**Try it:**
From the first line to the last, reproduce the records exactly as they appear below.

**Supplied information:**
○ ○ ○ ○ ○

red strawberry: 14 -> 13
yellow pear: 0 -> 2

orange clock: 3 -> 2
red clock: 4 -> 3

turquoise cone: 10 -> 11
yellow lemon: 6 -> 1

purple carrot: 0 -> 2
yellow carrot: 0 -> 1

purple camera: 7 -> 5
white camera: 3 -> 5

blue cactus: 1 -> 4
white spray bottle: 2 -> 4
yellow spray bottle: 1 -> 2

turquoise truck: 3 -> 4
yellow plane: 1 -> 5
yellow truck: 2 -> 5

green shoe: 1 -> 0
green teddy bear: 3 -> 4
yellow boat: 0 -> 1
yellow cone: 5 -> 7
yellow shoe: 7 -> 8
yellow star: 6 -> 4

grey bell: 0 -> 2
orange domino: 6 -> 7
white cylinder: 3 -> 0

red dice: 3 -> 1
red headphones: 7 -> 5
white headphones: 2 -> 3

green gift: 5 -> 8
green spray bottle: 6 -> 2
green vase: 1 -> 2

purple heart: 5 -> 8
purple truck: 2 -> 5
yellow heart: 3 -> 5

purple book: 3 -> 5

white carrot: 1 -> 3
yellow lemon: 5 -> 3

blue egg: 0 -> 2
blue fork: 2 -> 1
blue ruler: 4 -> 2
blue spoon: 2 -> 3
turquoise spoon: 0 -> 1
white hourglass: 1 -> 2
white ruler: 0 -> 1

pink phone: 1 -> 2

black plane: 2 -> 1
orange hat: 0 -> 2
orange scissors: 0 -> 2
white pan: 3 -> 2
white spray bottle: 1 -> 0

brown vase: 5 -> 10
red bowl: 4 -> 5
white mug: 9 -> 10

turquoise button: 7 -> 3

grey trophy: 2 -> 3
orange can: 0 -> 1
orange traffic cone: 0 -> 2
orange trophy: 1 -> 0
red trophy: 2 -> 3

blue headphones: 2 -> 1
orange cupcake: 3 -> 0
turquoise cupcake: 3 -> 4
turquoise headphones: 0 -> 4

○ ○ ○ ○ ○

**Result for this task:**
red strawberry: 14 -> 13
yellow pear: 0 -> 2

orange clock: 3 -> 2
red clock: 4 -> 3

turquoise cone: 10 -> 11
yellow lemon: 6 -> 1

purple carrot: 0 -> 2
yellow carrot: 0 -> 1

purple camera: 7 -> 5
white camera: 3 -> 5

blue cactus: 1 -> 4
white spray bottle: 2 -> 4
yellow spray bottle: 1 -> 2

turquoise truck: 3 -> 4
yellow plane: 1 -> 5
yellow truck: 2 -> 5

green shoe: 1 -> 0
green teddy bear: 3 -> 4
yellow boat: 0 -> 1
yellow cone: 5 -> 7
yellow shoe: 7 -> 8
yellow star: 6 -> 4

grey bell: 0 -> 2
orange domino: 6 -> 7
white cylinder: 3 -> 0

red dice: 3 -> 1
red headphones: 7 -> 5
white headphones: 2 -> 3

green gift: 5 -> 8
green spray bottle: 6 -> 2
green vase: 1 -> 2

purple heart: 5 -> 8
purple truck: 2 -> 5
yellow heart: 3 -> 5

purple book: 3 -> 5

white carrot: 1 -> 3
yellow lemon: 5 -> 3

blue egg: 0 -> 2
blue fork: 2 -> 1
blue ruler: 4 -> 2
blue spoon: 2 -> 3
turquoise spoon: 0 -> 1
white hourglass: 1 -> 2
white ruler: 0 -> 1

pink phone: 1 -> 2

black plane: 2 -> 1
orange hat: 0 -> 2
orange scissors: 0 -> 2
white pan: 3 -> 2
white spray bottle: 1 -> 0

brown vase: 5 -> 10
red bowl: 4 -> 5
white mug: 9 -> 10

turquoise button: 7 -> 3

grey trophy: 2 -> 3
orange can: 0 -> 1
orange traffic cone: 0 -> 2
orange trophy: 1 -> 0
red trophy: 2 -> 3

blue headphones: 2 -> 1
orange cupcake: 3 -> 0
turquoise cupcake: 3 -> 4
turquoise headphones: 0 -> 4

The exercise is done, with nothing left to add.